DESCRIPTION OF THE TASK: Print the records below exactly, and do not carry over any picture.

INFORMATION PROVIDED:
++++++++
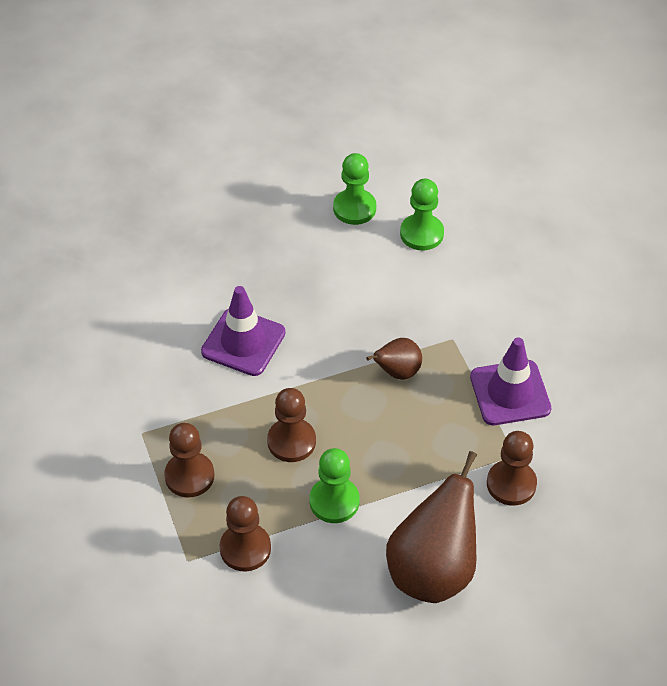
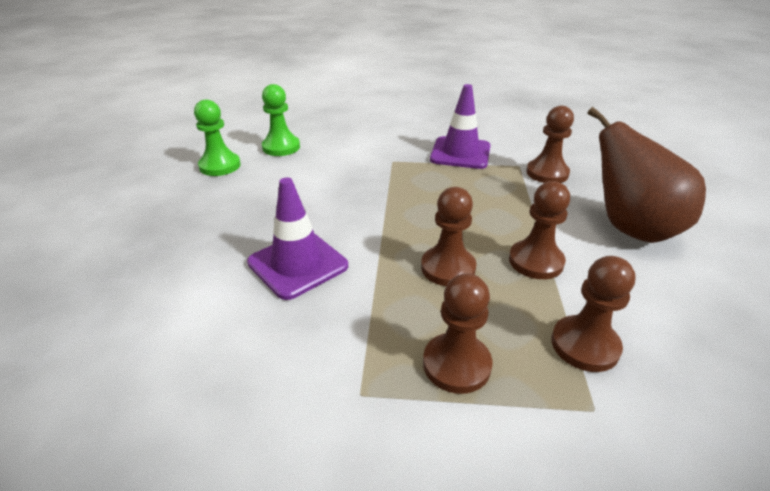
camera: 65 degrees left, 15 degrees down
(334, 501) = (536, 261): green pawn -> brown pawn
(397, 372) = (406, 191): brown pear -> none

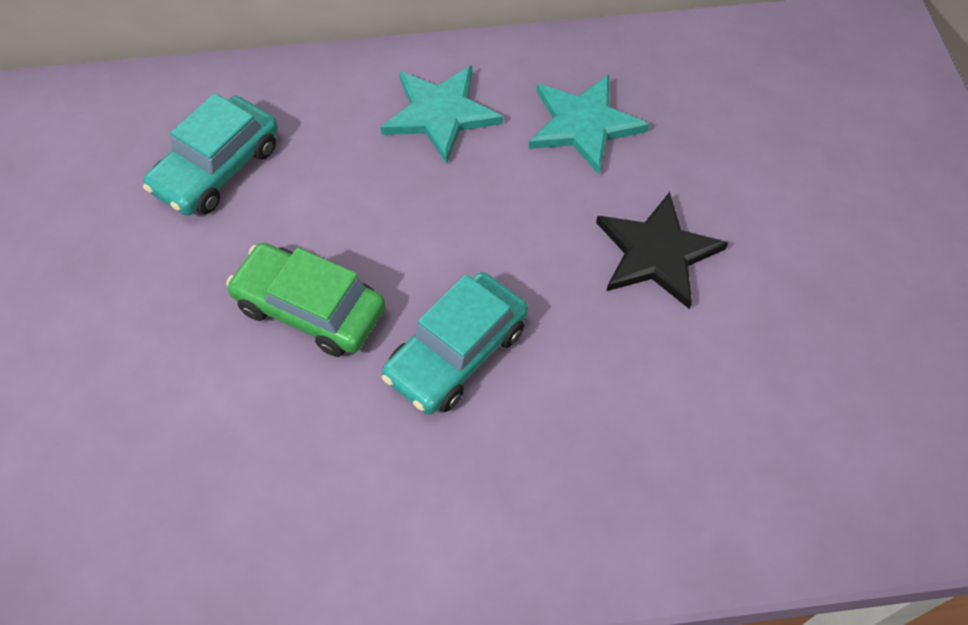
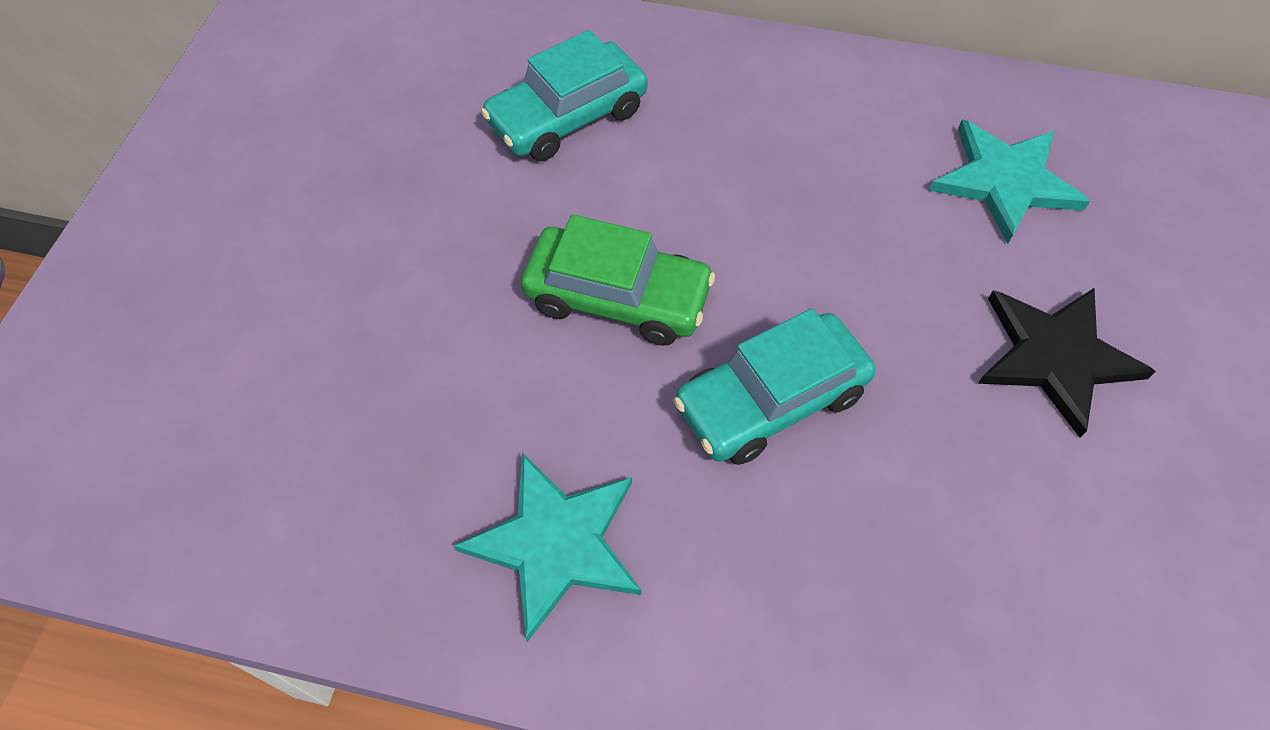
camera: 20 degrees right, 0 degrees up
(310, 309) = (617, 297): green car -> green car turned 150 degrees clockwise
(440, 114) = (835, 124): turquoise star -> turquoise star (556, 543)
++++++++
ANSWER FOR THIS EXERCISE:
camera: 65 degrees left, 15 degrees down
(334, 501) = (536, 261): green pawn -> brown pawn
(397, 372) = (406, 191): brown pear -> none

camera: 20 degrees right, 0 degrees up
(310, 309) = (617, 297): green car -> green car turned 150 degrees clockwise
(440, 114) = (835, 124): turquoise star -> turquoise star (556, 543)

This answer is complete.